THE INPUT
+===+

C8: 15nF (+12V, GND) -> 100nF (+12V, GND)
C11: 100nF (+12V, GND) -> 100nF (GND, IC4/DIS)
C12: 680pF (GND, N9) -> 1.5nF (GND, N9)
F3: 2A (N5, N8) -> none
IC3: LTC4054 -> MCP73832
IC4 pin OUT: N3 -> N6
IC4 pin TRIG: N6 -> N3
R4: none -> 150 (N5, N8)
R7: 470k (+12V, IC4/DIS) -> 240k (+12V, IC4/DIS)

+===+

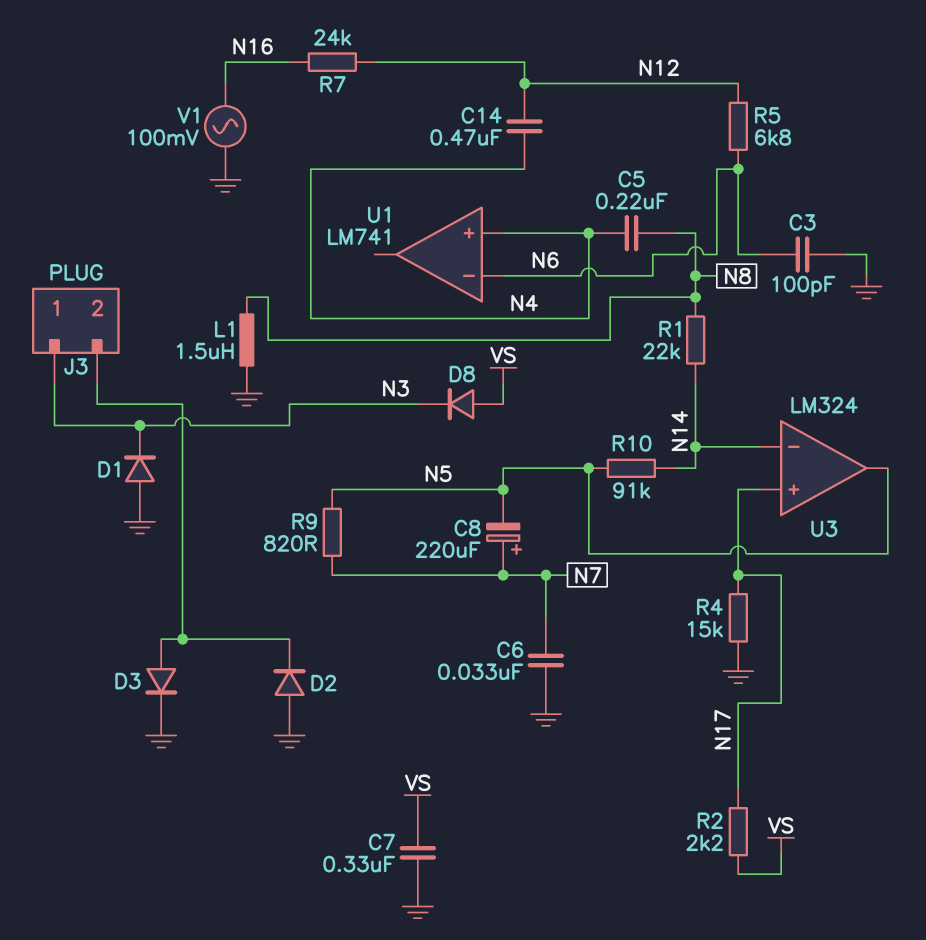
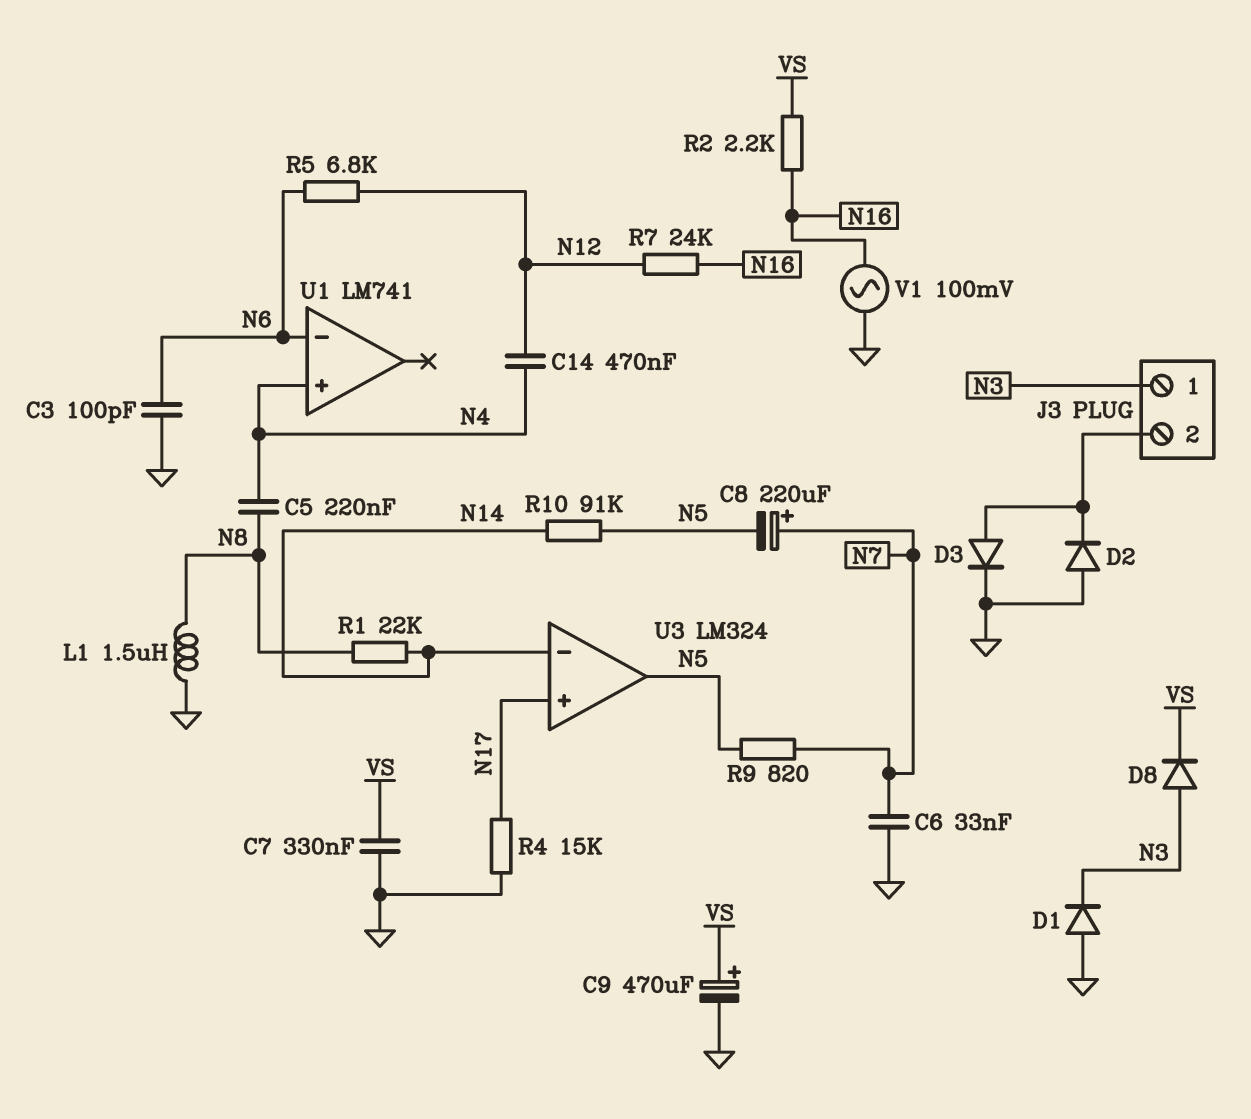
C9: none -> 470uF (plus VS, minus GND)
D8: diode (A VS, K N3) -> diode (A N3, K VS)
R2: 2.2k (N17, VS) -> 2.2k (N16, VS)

+===+

EXERCISE OBJECTIVE
Give back exactly the lines of the listing above that run from the line with "C11: 100nF (+12V, GND)" to the line with "R7: 470k (+12V, IC4/DIS)", inclusive.

SOLUTION BELOW
C11: 100nF (+12V, GND) -> 100nF (GND, IC4/DIS)
C12: 680pF (GND, N9) -> 1.5nF (GND, N9)
F3: 2A (N5, N8) -> none
IC3: LTC4054 -> MCP73832
IC4 pin OUT: N3 -> N6
IC4 pin TRIG: N6 -> N3
R4: none -> 150 (N5, N8)
R7: 470k (+12V, IC4/DIS) -> 240k (+12V, IC4/DIS)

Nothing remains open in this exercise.